- _REQUIRED WORK_:
The answer must be every line of the records below that contains the word "slope".

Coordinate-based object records
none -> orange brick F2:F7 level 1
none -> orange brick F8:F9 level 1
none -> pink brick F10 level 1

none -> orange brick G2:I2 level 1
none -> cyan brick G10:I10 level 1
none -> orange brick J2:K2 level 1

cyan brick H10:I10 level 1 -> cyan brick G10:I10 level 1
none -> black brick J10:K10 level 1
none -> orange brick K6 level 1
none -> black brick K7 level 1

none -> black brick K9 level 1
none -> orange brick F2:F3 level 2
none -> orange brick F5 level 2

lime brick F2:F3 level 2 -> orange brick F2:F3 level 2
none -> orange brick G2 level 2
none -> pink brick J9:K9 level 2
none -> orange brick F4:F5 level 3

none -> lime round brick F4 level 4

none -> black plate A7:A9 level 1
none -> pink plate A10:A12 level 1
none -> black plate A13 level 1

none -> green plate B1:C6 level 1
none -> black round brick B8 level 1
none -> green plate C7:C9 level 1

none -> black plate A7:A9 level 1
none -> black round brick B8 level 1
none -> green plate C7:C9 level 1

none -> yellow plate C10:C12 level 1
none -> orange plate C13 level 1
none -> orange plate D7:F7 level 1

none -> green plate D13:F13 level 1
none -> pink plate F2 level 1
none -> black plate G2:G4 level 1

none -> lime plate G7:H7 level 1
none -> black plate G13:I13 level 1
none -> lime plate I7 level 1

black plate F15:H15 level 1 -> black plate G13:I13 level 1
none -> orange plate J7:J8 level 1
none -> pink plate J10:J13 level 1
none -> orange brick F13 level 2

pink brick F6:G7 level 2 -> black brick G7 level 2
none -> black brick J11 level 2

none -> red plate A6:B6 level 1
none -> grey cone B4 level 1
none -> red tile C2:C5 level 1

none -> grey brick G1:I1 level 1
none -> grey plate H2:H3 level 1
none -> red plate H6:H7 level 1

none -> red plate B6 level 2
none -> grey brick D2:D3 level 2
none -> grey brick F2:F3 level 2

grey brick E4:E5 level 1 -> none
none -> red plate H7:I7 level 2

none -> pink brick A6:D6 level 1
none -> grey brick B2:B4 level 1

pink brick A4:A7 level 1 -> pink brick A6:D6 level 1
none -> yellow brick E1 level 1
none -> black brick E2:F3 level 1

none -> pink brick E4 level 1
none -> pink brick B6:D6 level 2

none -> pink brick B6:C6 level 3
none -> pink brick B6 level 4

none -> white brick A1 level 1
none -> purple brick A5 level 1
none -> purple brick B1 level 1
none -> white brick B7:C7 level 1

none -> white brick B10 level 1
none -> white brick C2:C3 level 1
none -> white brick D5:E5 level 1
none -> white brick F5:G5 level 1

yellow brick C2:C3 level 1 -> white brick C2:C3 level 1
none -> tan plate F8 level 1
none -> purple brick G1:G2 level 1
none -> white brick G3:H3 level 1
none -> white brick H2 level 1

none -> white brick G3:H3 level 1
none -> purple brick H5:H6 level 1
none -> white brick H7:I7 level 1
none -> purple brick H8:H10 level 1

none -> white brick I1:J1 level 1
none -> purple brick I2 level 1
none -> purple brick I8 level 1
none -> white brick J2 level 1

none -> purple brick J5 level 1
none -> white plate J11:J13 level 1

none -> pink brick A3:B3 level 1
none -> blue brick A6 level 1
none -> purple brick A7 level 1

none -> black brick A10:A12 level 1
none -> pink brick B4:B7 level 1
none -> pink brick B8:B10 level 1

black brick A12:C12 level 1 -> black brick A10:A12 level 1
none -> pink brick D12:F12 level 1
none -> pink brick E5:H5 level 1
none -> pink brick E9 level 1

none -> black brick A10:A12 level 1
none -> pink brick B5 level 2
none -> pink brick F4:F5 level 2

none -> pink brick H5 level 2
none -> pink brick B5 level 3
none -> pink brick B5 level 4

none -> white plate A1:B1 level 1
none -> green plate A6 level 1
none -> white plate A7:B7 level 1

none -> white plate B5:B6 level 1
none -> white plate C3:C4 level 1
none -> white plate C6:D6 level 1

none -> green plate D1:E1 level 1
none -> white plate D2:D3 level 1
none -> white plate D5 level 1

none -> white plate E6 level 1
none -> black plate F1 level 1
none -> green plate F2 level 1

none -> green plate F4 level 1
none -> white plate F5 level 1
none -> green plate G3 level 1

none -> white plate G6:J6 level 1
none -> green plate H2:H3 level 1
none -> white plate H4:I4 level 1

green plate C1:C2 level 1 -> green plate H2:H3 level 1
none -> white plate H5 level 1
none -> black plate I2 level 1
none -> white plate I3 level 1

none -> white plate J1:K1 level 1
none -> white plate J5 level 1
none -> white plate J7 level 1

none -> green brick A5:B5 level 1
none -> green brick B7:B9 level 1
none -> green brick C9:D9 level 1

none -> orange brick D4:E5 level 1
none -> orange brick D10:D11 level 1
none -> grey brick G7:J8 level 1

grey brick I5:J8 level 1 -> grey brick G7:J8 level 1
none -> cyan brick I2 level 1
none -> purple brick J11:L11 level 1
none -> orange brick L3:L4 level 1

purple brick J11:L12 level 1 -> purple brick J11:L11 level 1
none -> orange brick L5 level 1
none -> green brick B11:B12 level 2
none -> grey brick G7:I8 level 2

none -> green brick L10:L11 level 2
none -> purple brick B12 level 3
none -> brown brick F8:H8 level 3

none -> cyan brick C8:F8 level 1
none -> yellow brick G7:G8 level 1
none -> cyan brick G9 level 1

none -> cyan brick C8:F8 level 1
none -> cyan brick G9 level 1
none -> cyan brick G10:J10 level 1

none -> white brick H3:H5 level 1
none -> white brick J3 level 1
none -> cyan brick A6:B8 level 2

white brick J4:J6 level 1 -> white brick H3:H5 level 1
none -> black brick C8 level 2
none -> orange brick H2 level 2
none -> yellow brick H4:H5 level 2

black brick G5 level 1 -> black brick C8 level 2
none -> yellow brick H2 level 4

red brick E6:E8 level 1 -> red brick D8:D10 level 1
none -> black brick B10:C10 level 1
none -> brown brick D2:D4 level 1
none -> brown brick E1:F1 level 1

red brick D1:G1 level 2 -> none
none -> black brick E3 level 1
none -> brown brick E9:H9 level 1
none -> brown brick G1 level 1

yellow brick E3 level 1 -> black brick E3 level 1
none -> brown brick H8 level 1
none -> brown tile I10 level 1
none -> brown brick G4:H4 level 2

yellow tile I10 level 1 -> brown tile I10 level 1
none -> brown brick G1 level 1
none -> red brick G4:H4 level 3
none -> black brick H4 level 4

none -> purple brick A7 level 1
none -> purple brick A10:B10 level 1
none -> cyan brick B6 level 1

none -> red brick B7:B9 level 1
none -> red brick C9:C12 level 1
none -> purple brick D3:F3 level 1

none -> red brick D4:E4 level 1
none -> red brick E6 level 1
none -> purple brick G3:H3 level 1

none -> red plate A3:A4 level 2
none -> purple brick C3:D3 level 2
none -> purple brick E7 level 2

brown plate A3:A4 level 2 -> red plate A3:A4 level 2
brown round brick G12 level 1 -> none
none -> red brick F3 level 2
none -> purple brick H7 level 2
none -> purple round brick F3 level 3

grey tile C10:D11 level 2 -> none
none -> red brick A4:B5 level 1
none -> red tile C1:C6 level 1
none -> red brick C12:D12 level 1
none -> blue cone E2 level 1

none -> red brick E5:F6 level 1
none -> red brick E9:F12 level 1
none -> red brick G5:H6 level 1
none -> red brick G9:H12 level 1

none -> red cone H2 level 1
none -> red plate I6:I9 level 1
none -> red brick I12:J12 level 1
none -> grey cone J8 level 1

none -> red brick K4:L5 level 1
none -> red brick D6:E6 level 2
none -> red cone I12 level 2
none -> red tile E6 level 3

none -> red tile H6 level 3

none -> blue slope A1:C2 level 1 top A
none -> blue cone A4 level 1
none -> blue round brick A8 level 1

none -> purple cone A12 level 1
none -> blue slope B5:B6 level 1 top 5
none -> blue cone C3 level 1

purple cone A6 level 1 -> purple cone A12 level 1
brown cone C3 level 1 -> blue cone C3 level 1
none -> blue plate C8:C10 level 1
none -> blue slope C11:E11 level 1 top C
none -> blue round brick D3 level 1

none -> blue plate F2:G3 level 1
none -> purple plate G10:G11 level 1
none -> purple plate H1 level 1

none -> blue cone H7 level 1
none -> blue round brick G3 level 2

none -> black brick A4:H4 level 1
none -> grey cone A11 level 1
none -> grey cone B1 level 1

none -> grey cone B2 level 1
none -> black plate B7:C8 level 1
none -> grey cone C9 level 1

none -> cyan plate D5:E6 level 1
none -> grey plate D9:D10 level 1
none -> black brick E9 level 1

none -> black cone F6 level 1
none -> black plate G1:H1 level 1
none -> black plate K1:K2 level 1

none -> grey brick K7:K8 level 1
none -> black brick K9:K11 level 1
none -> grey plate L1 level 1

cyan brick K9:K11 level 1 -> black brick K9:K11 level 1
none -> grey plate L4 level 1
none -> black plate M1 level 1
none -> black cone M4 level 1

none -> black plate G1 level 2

- _EXERCISE ANSWER_:
none -> blue slope A1:C2 level 1 top A
none -> blue slope B5:B6 level 1 top 5
none -> blue slope C11:E11 level 1 top C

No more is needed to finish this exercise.